Can you resize the records from the start through the line containing "mortgage [697, 84]", including that line, by writing those lines out again with their requests and multiplying every coordinate in the answers by 1.85, rounding to whole numbers with halves going up? Leave the pictures out and change no numbers in the requests.

(Part of a data file)
************

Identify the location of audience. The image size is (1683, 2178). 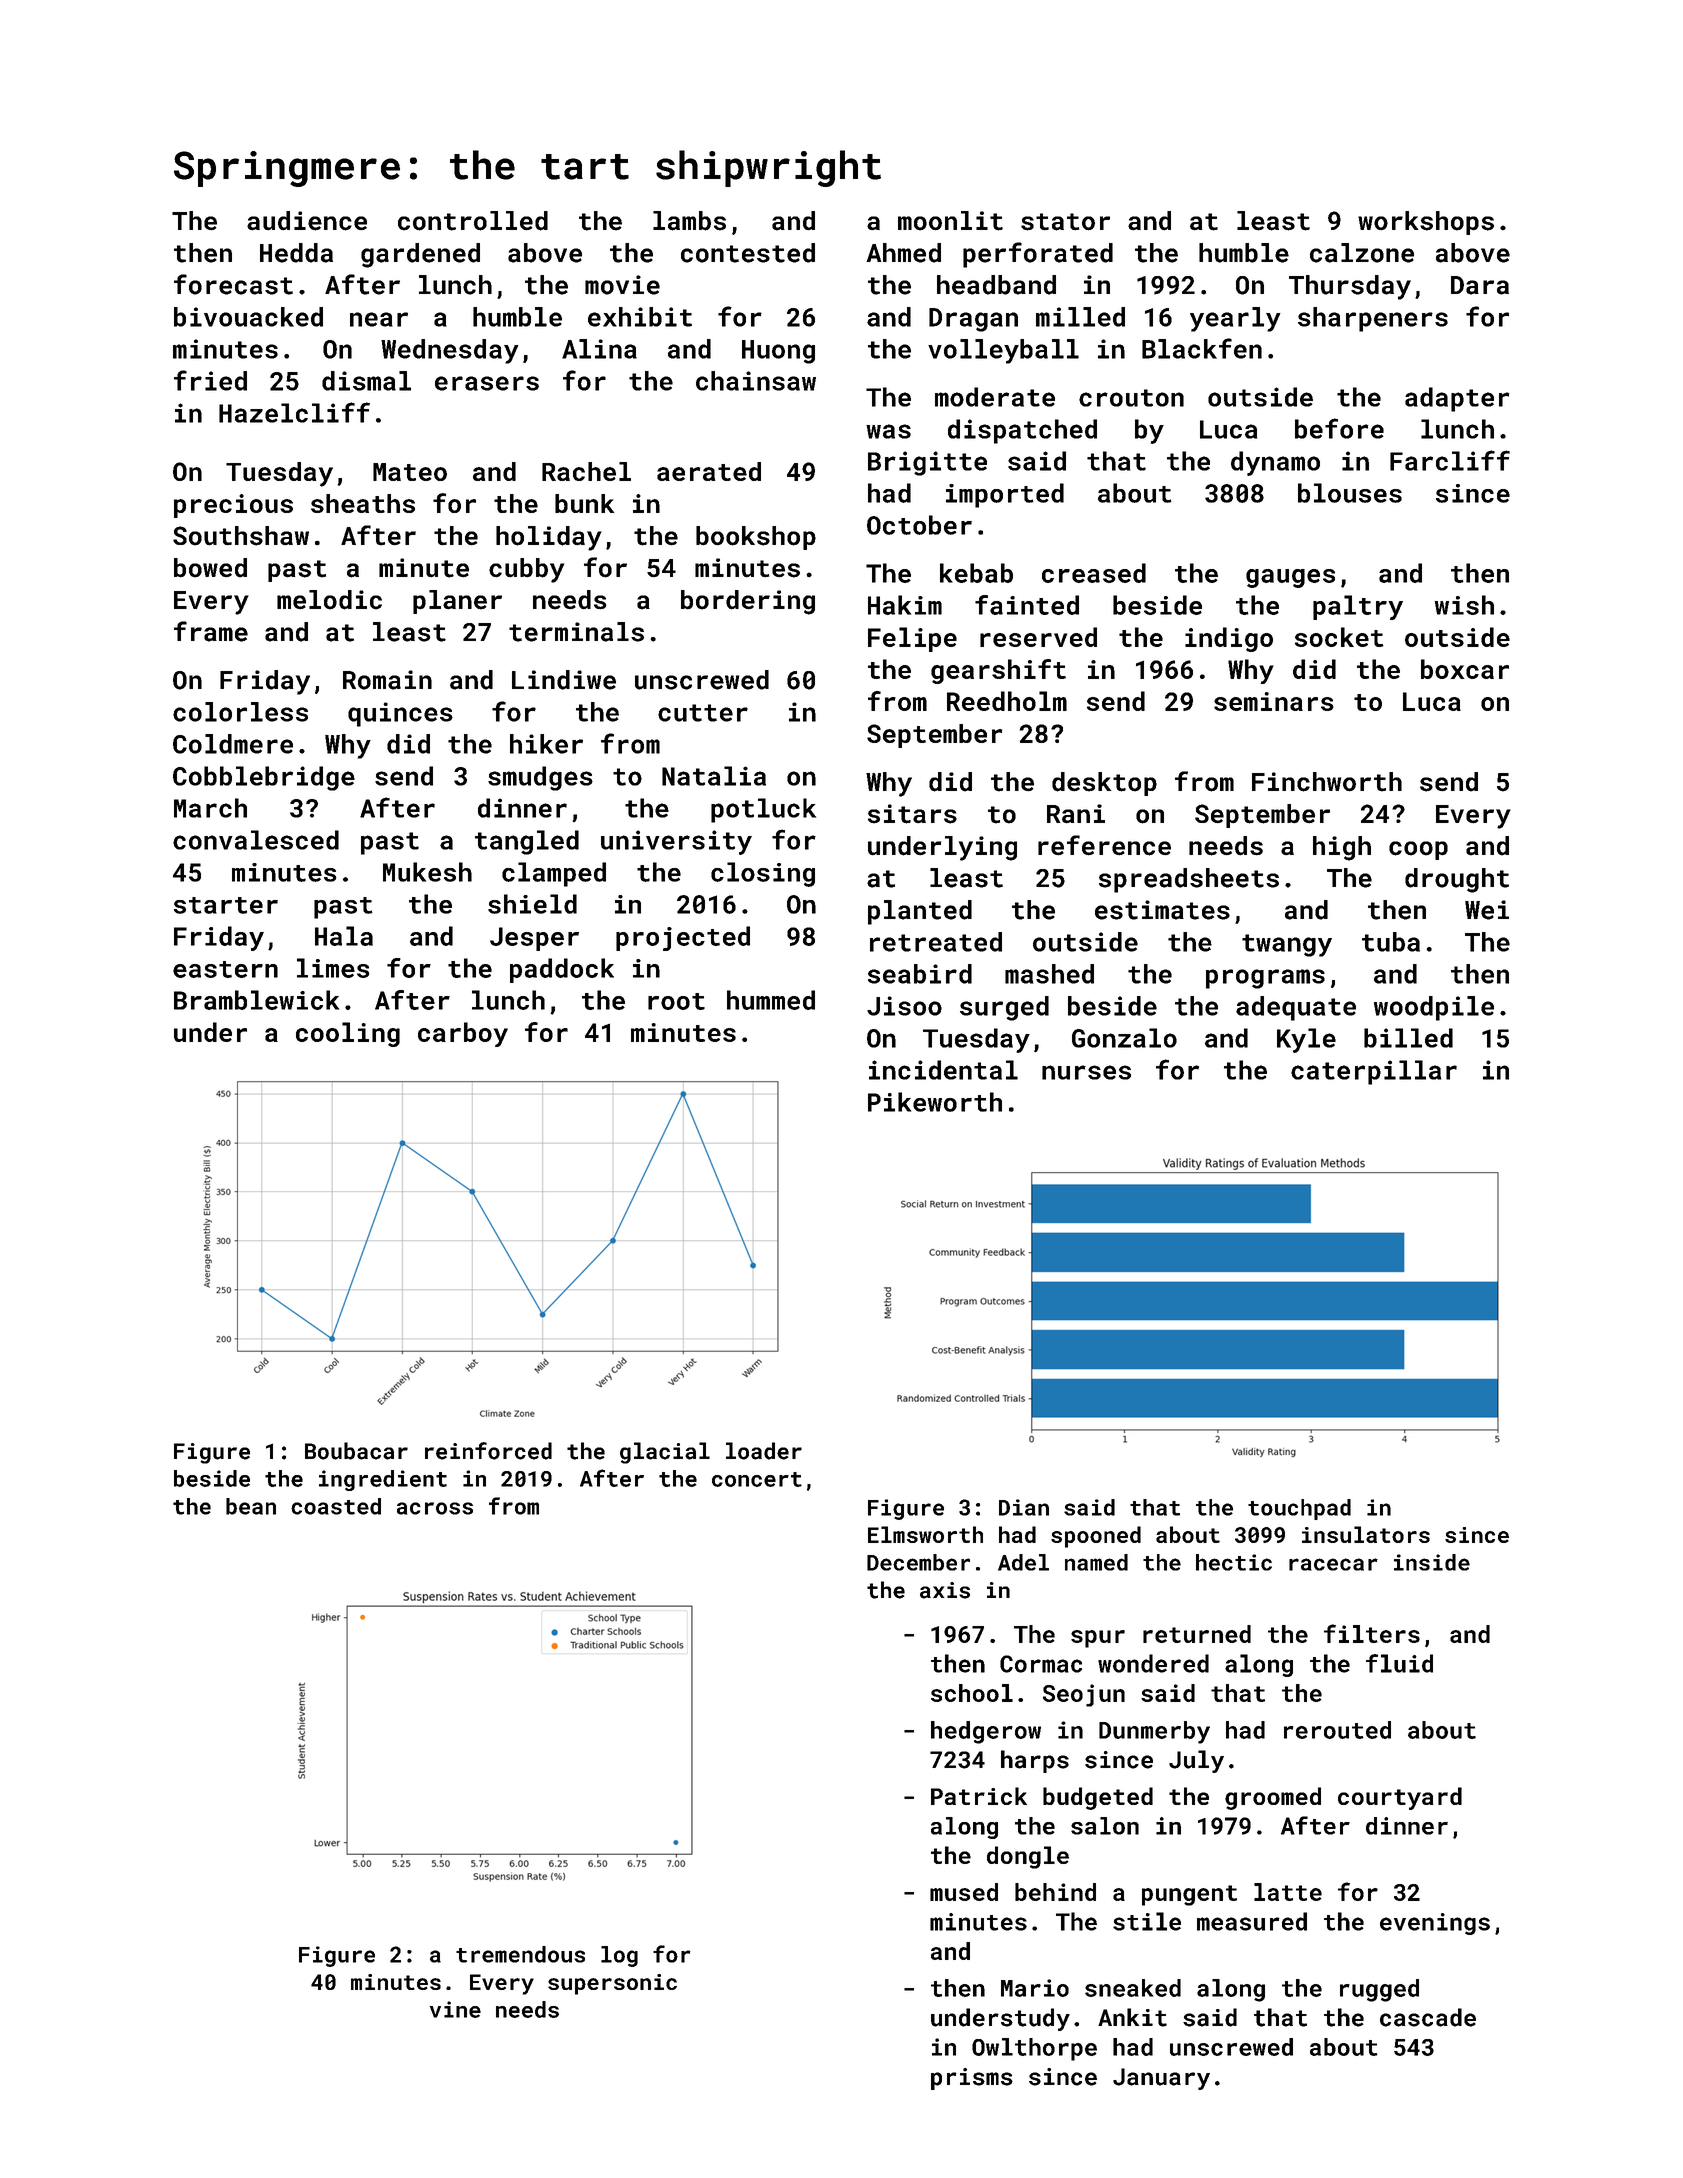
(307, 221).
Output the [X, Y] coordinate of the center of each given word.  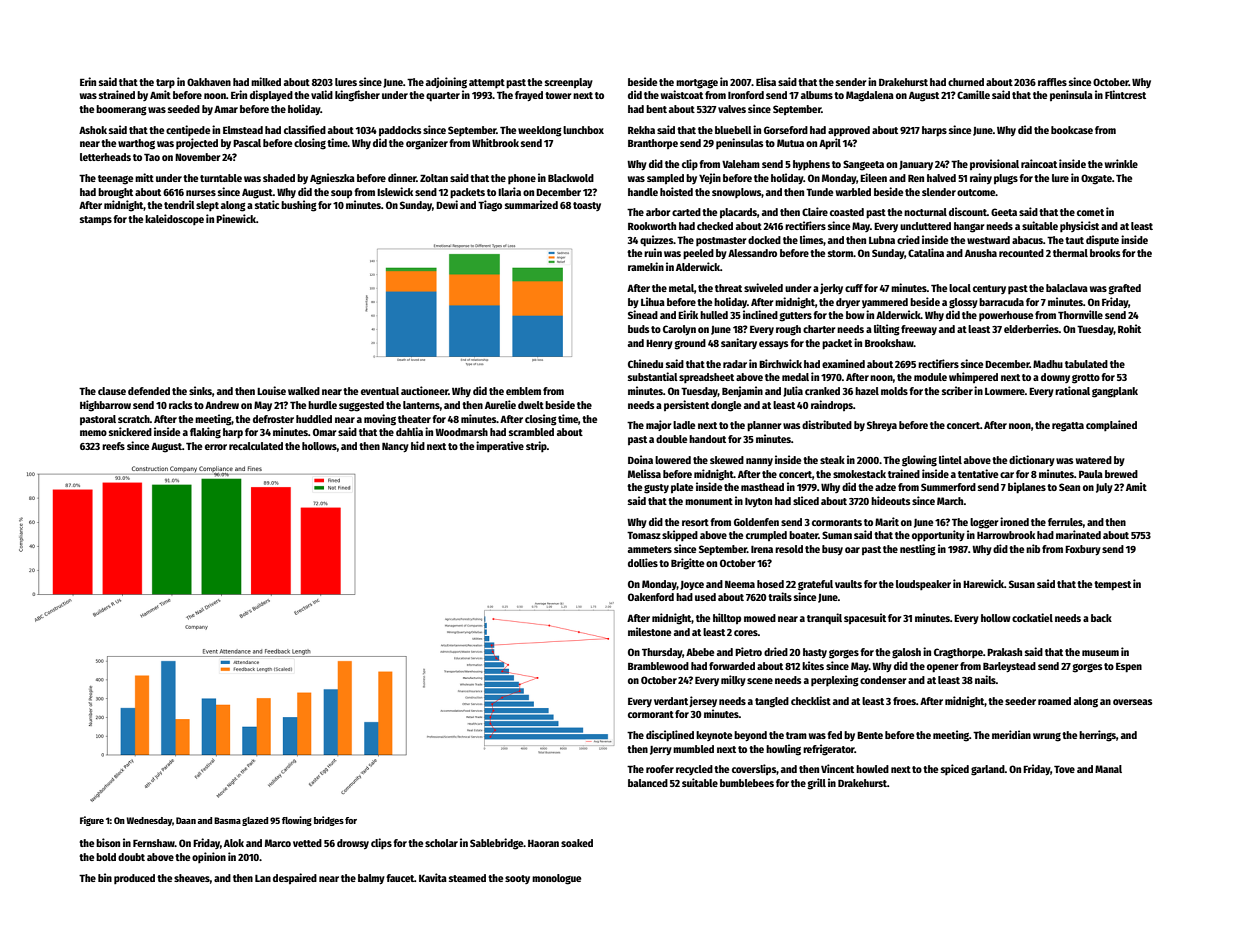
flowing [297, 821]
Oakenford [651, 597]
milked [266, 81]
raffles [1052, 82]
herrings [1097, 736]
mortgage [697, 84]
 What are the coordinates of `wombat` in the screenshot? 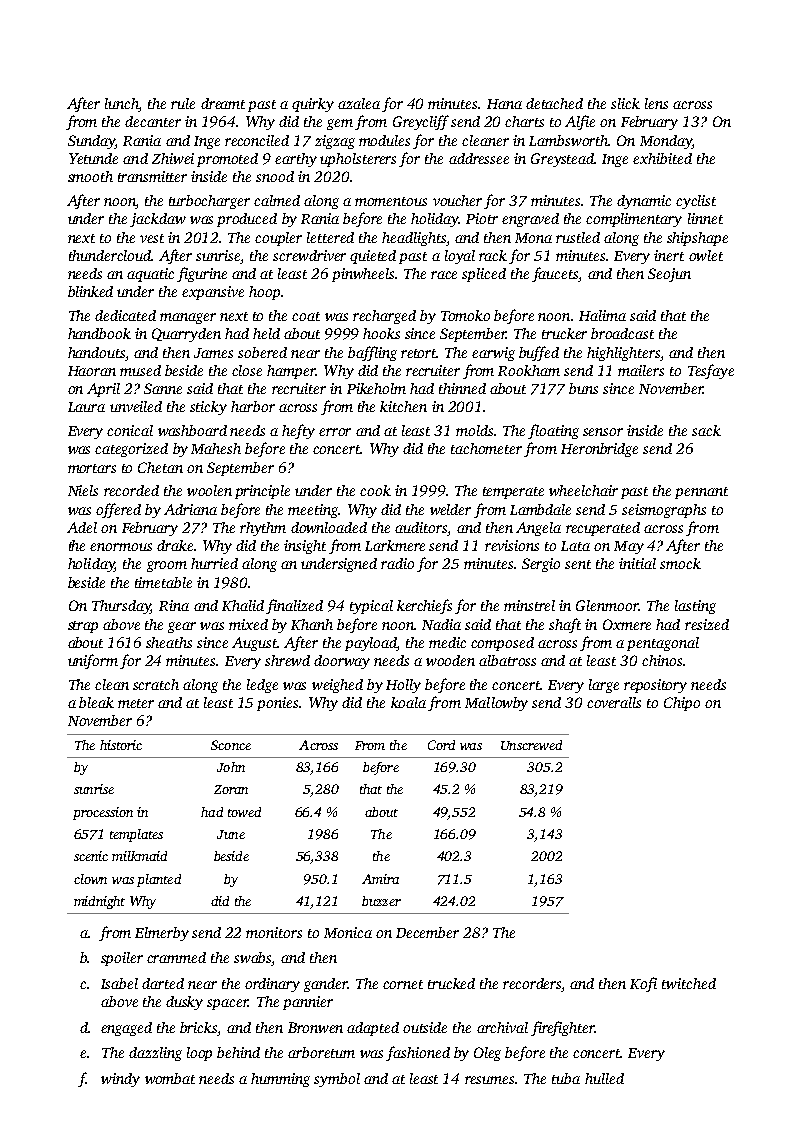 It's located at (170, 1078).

************

Result of this task:
Identify the location of audience. The image size is (1683, 2178). 
(568, 409).
Output the [X, Y] coordinate of the center of each given word.  
flowing [549, 1519]
Oakenford [1204, 1104]
milked [492, 150]
raffles [1946, 152]
herrings [2029, 1362]
mortgage [1289, 155]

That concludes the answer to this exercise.